Object state change records
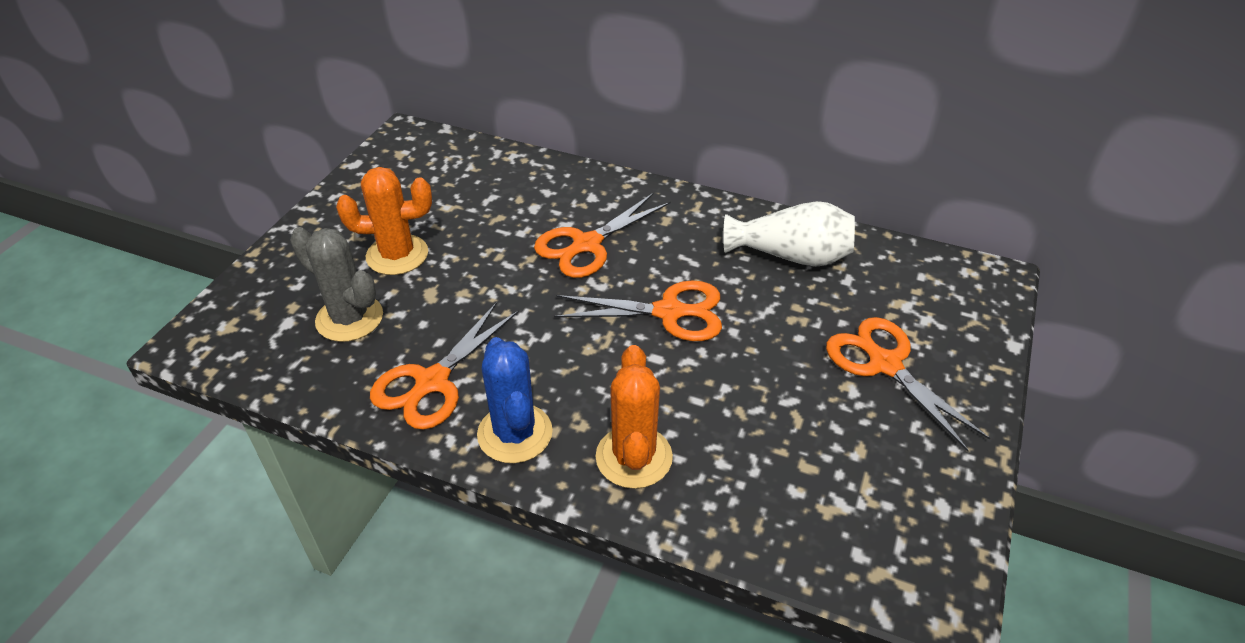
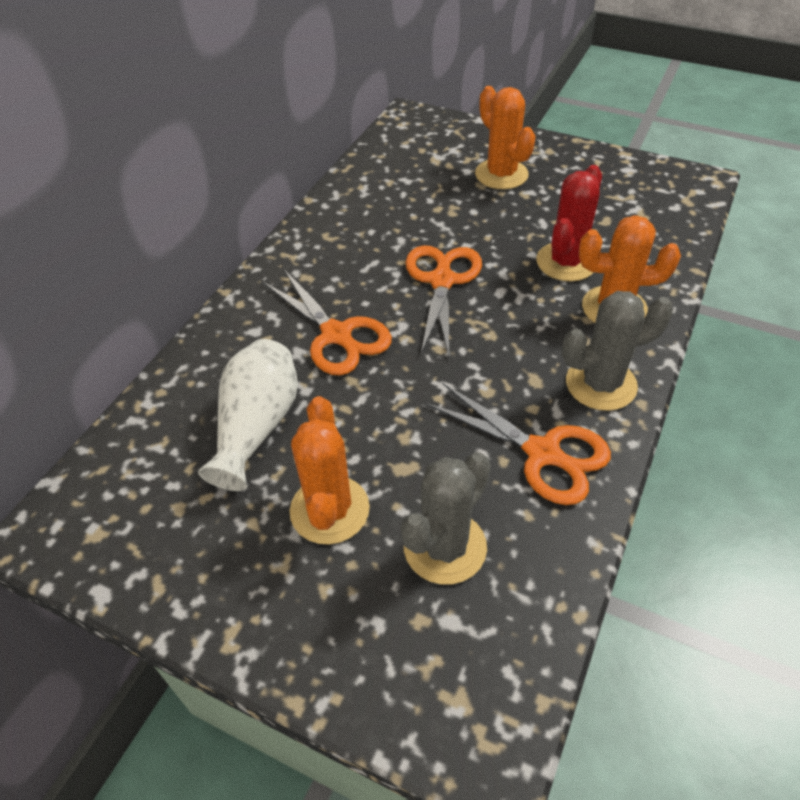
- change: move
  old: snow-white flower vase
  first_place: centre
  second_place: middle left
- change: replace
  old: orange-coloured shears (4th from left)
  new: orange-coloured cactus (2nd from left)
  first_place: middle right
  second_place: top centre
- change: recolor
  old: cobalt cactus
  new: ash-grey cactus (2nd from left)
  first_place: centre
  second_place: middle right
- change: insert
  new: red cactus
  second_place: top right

> [Work to complete]: What you return must match the records exactly, apart from the images, which are omitted.

> [Solution for this task]:
- change: move
  old: snow-white flower vase
  first_place: centre
  second_place: middle left
- change: replace
  old: orange-coloured shears (4th from left)
  new: orange-coloured cactus (2nd from left)
  first_place: middle right
  second_place: top centre
- change: recolor
  old: cobalt cactus
  new: ash-grey cactus (2nd from left)
  first_place: centre
  second_place: middle right
- change: insert
  new: red cactus
  second_place: top right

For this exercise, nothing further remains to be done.